- [YOUR GOAL]: Each line from the one that has "S2: switch (BAT, VEXT) -> button (BAT, VEXT)" through the end of the entries below must be written out exactly; leave out all other lines.

Edit tracking data
-.-.-

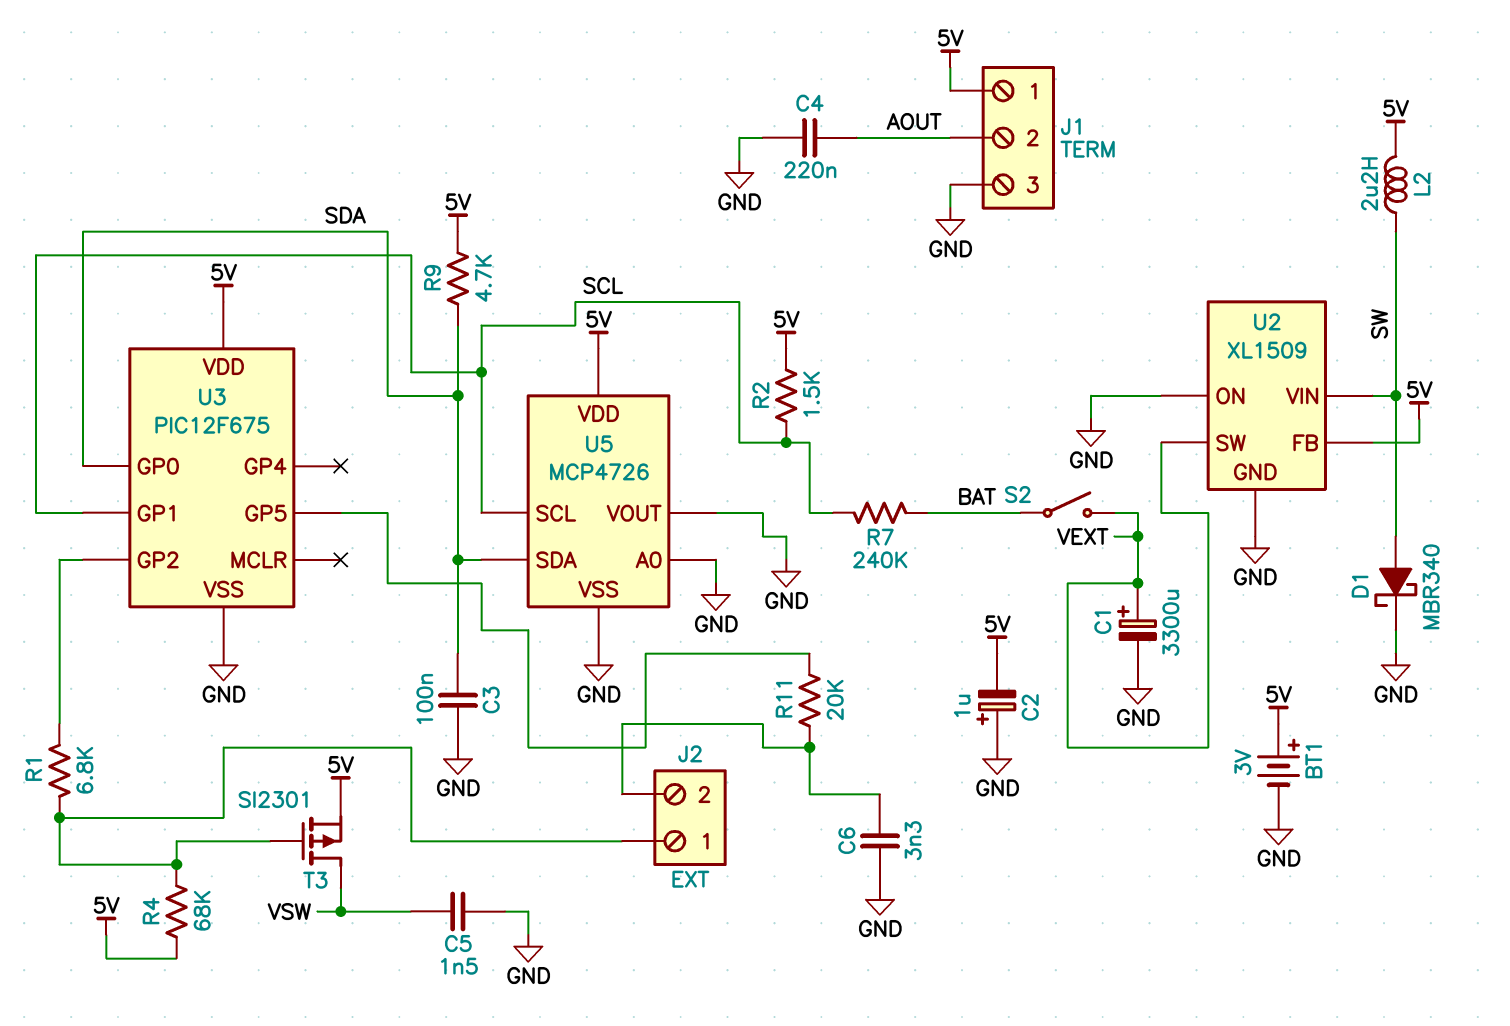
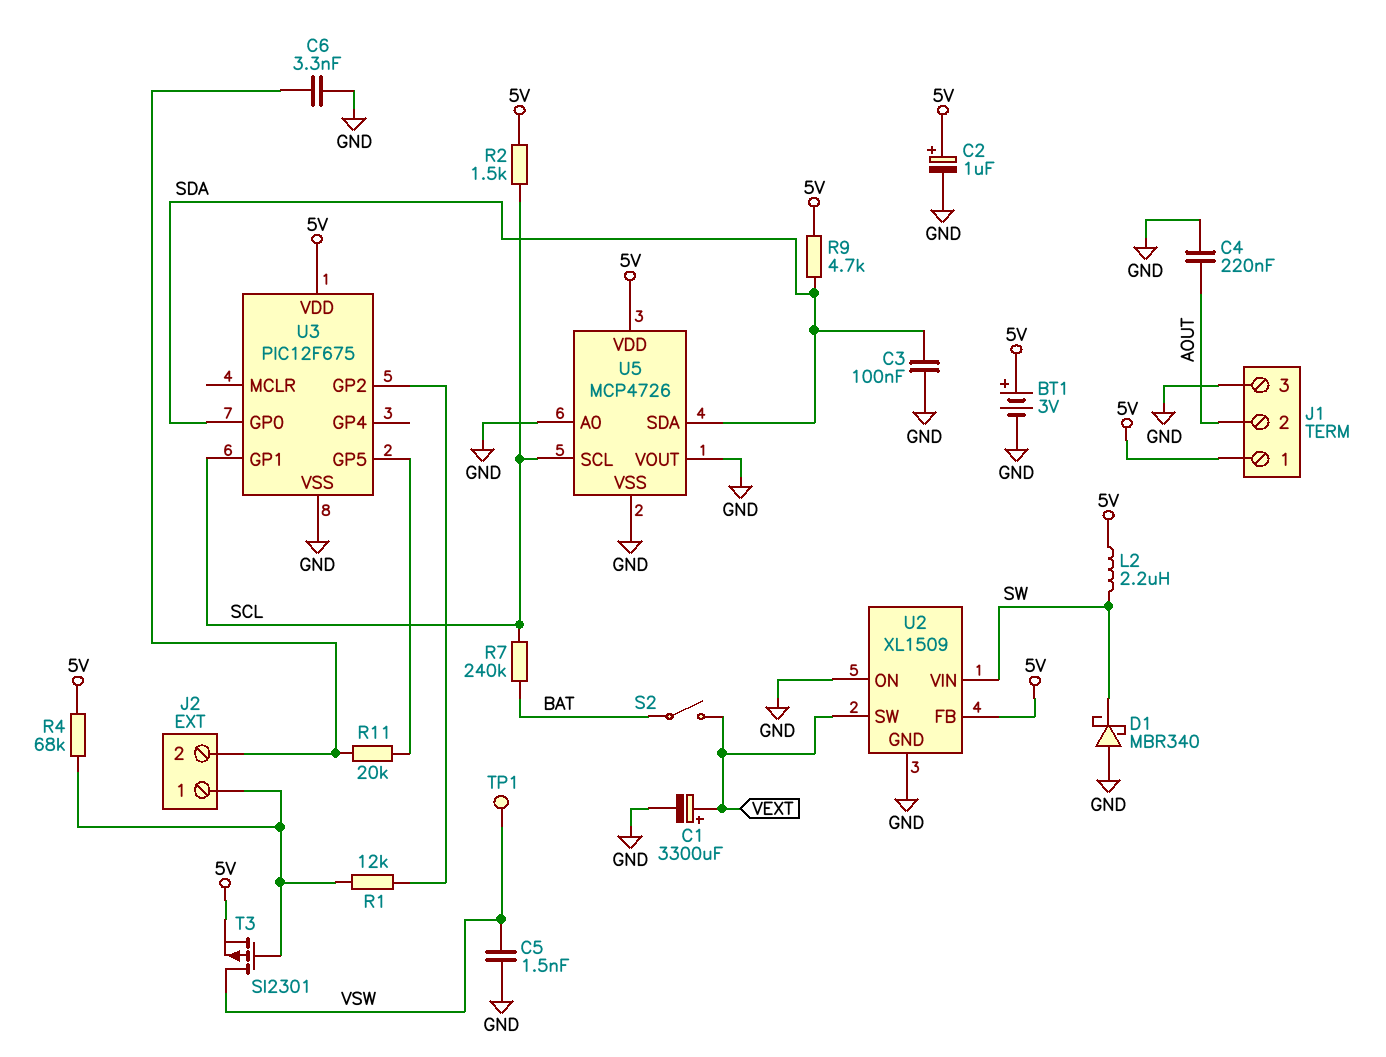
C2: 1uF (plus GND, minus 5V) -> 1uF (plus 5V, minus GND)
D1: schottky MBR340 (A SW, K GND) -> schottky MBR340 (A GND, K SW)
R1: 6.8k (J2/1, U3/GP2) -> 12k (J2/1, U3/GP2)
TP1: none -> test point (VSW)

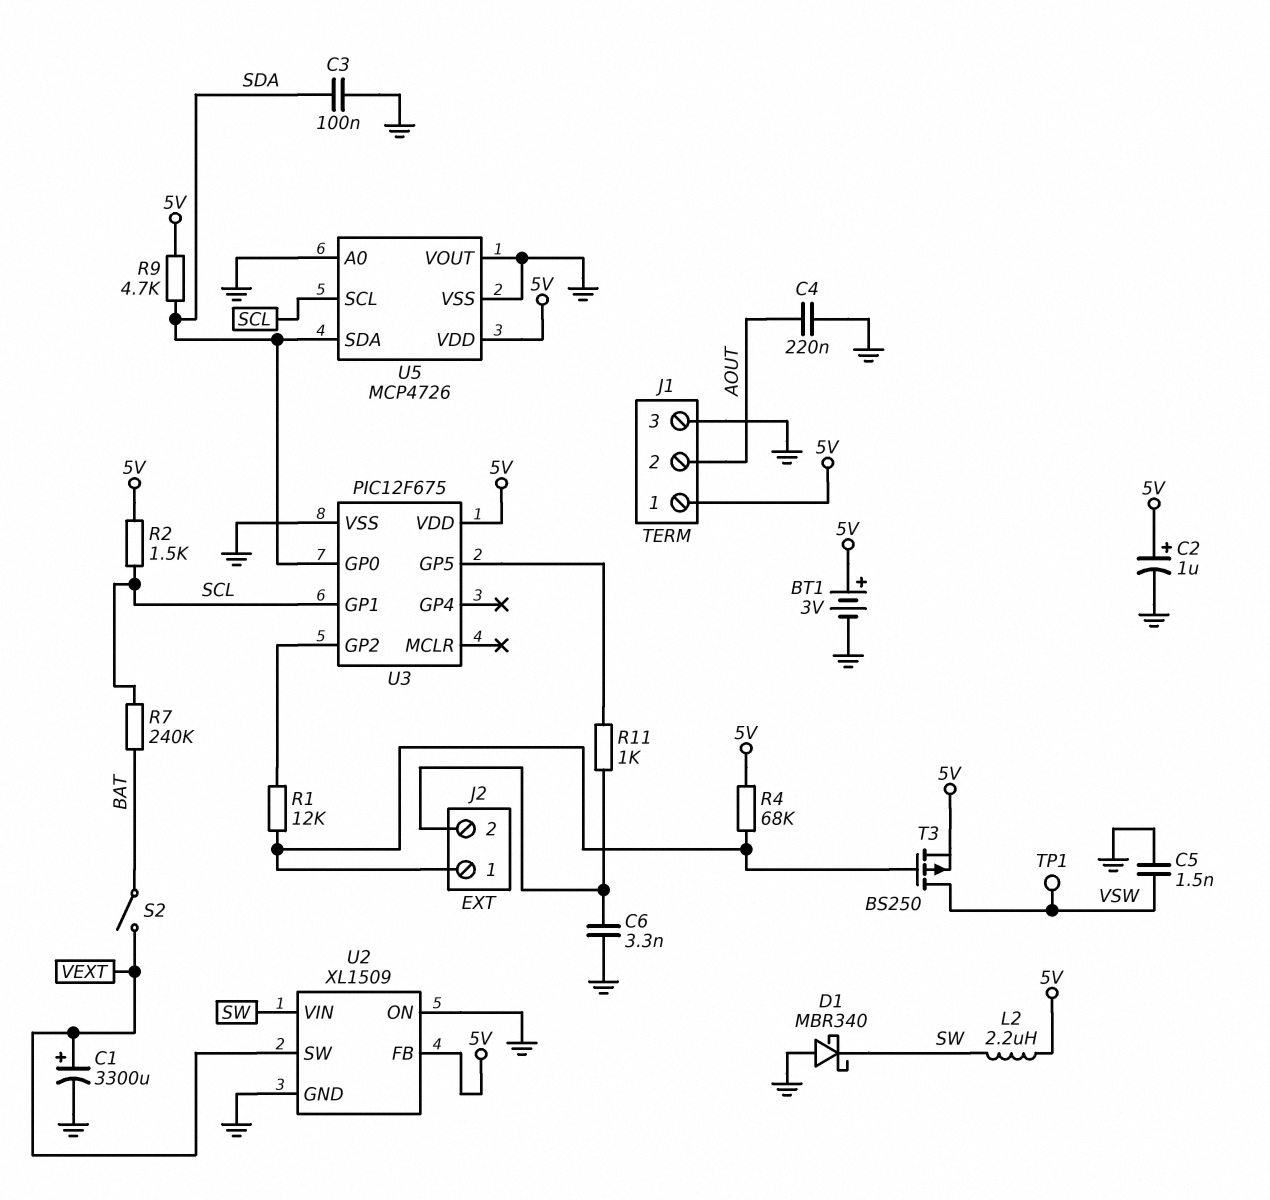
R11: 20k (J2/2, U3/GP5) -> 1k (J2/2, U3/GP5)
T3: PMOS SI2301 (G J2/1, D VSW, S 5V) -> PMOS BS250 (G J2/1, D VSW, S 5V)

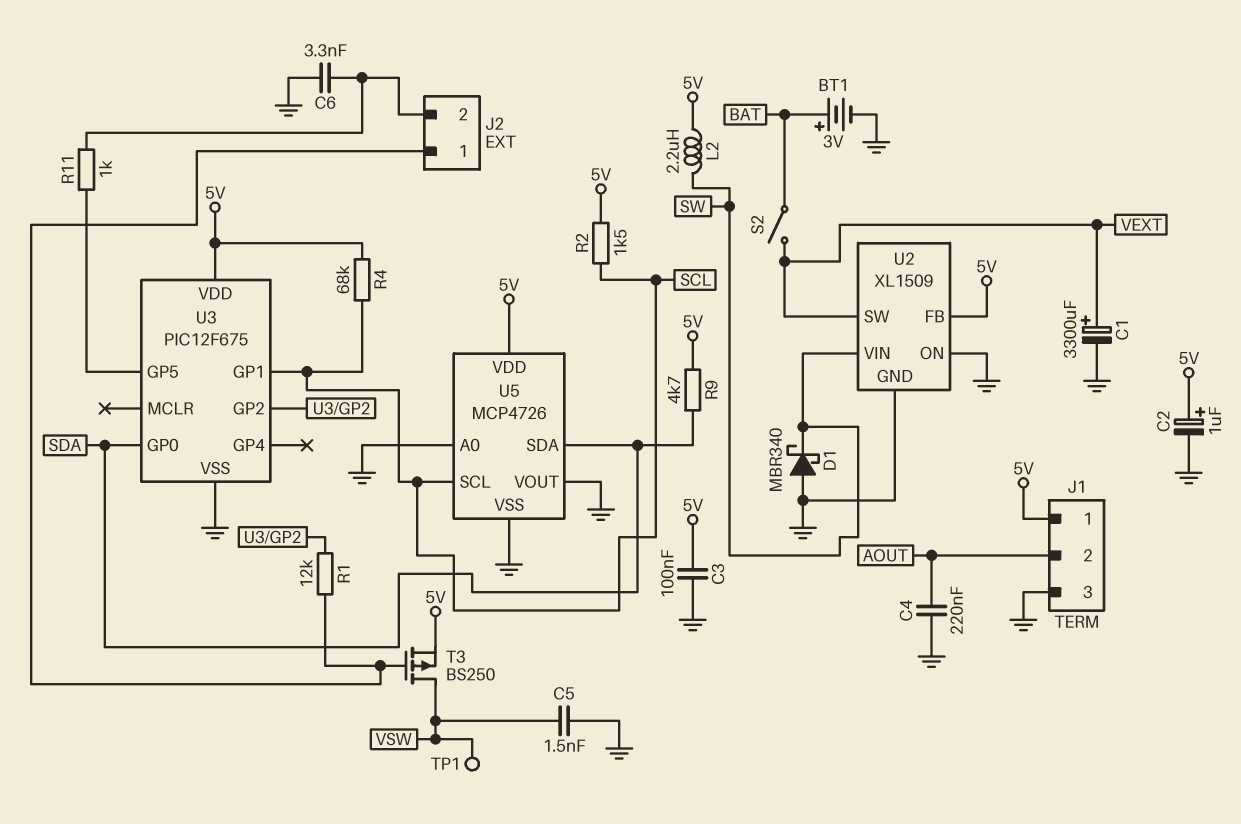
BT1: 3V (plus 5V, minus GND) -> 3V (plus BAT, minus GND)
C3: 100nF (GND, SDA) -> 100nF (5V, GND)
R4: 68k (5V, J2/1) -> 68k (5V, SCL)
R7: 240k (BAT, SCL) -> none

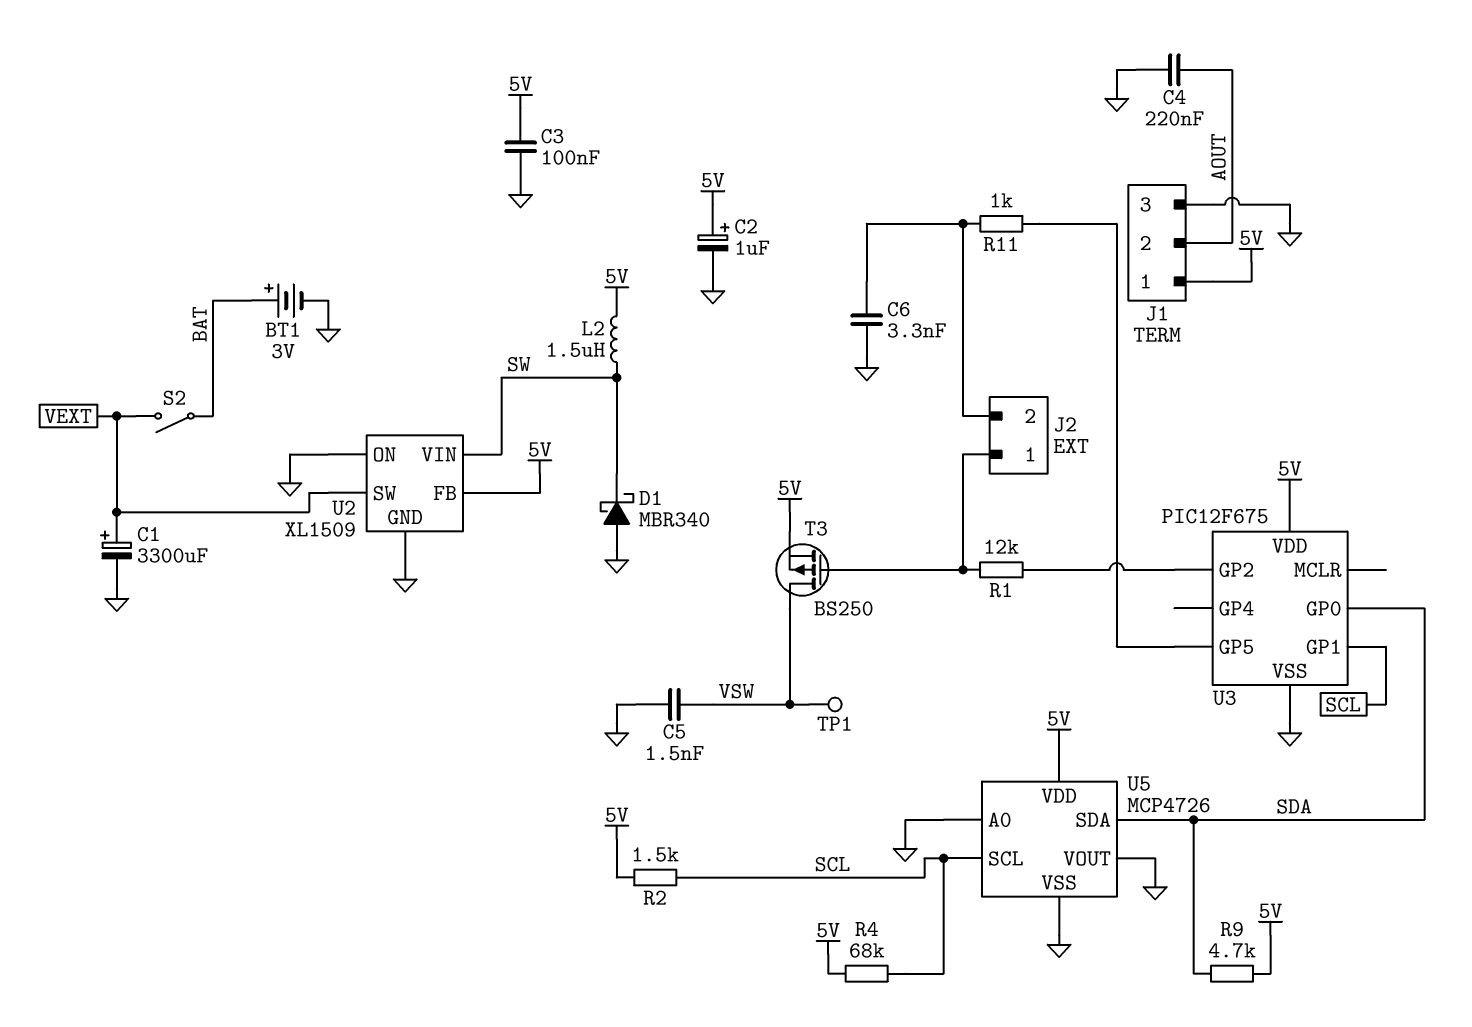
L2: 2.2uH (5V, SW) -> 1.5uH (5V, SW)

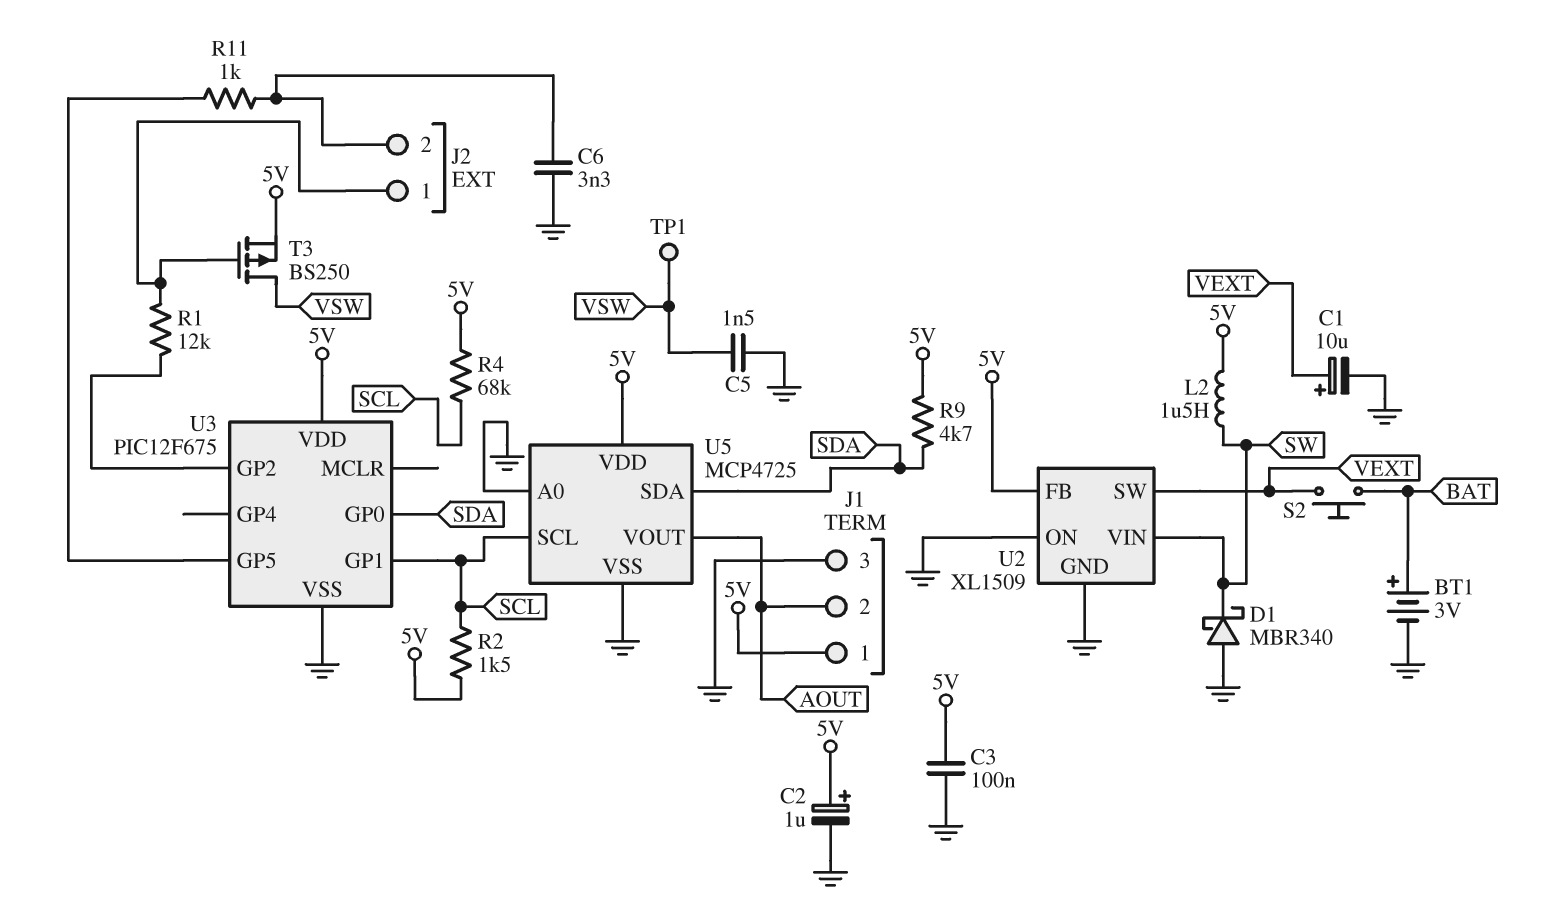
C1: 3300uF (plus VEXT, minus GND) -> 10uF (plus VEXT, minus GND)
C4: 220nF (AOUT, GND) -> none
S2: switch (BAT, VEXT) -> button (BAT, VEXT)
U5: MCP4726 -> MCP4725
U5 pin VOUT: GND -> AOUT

-.-.-

- [RESULT FOR THIS EXERCISE]:
S2: switch (BAT, VEXT) -> button (BAT, VEXT)
U5: MCP4726 -> MCP4725
U5 pin VOUT: GND -> AOUT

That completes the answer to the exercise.